- **What you need to do**: Within the material that follows, how many lines include the string "black"? Answer with the number and nothing more.

(Task inputs begins)

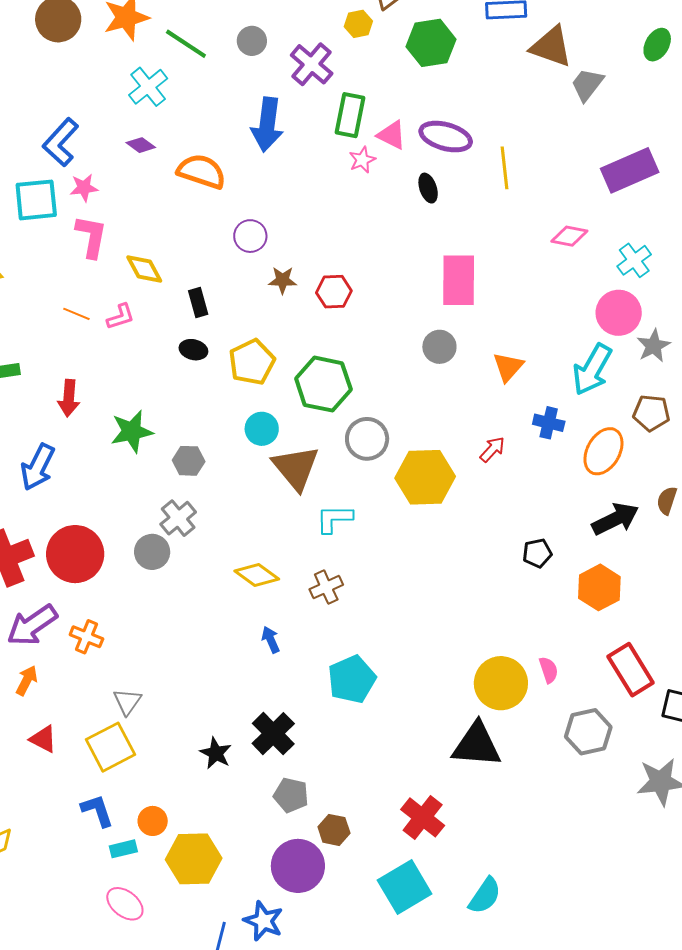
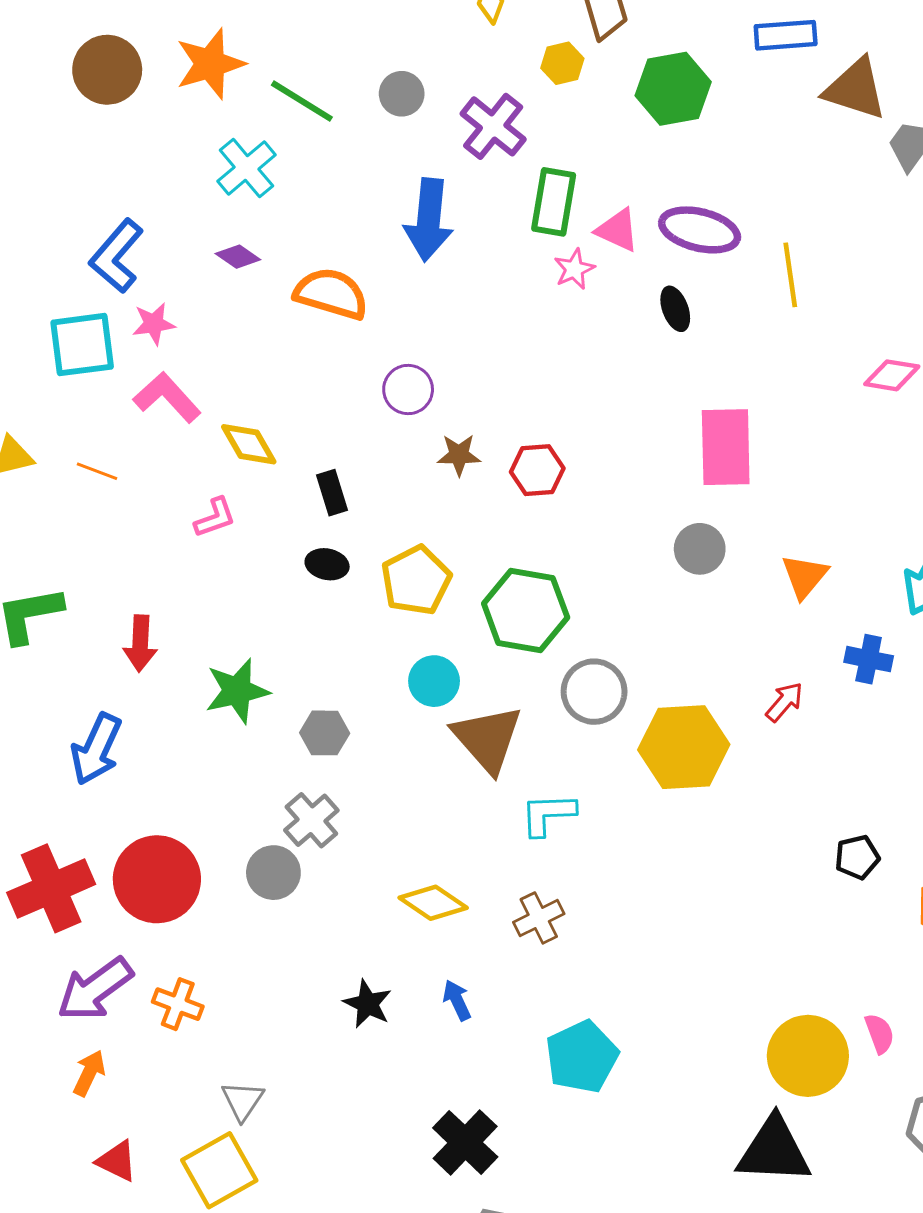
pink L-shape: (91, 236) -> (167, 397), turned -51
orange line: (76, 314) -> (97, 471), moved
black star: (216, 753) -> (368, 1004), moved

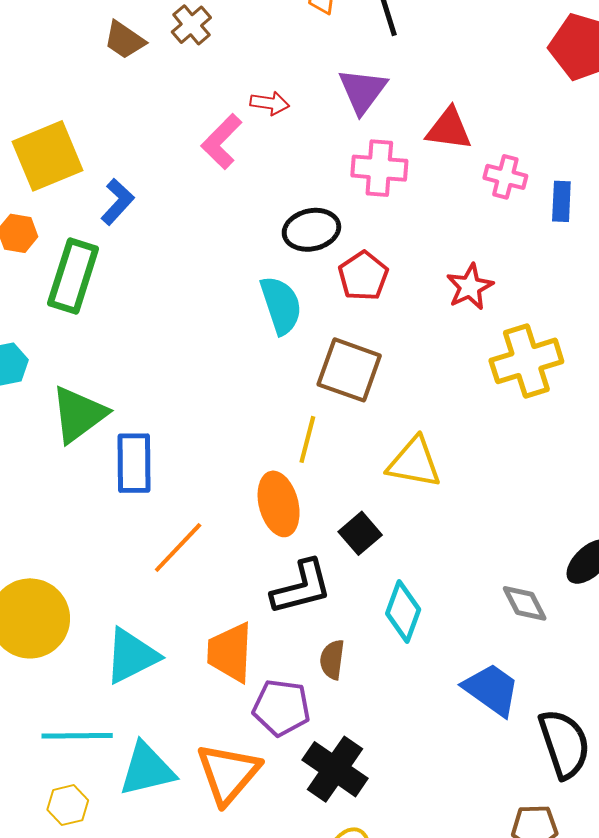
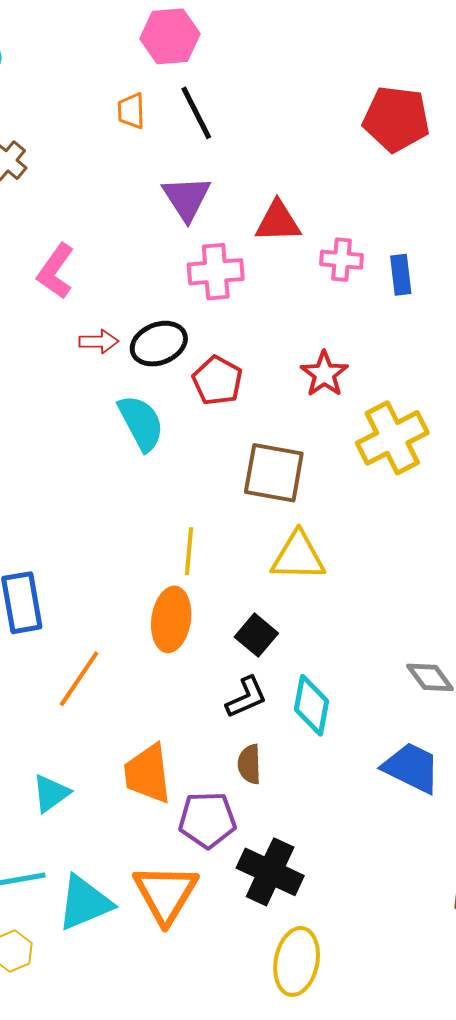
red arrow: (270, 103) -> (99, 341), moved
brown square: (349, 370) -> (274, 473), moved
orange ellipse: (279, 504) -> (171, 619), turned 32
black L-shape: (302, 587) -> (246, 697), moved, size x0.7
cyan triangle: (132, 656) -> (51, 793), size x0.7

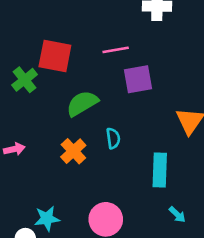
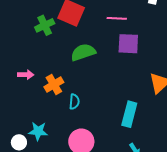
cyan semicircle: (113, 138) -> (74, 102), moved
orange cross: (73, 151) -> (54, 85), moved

(Task inputs ends)

- **Result for this task**: 2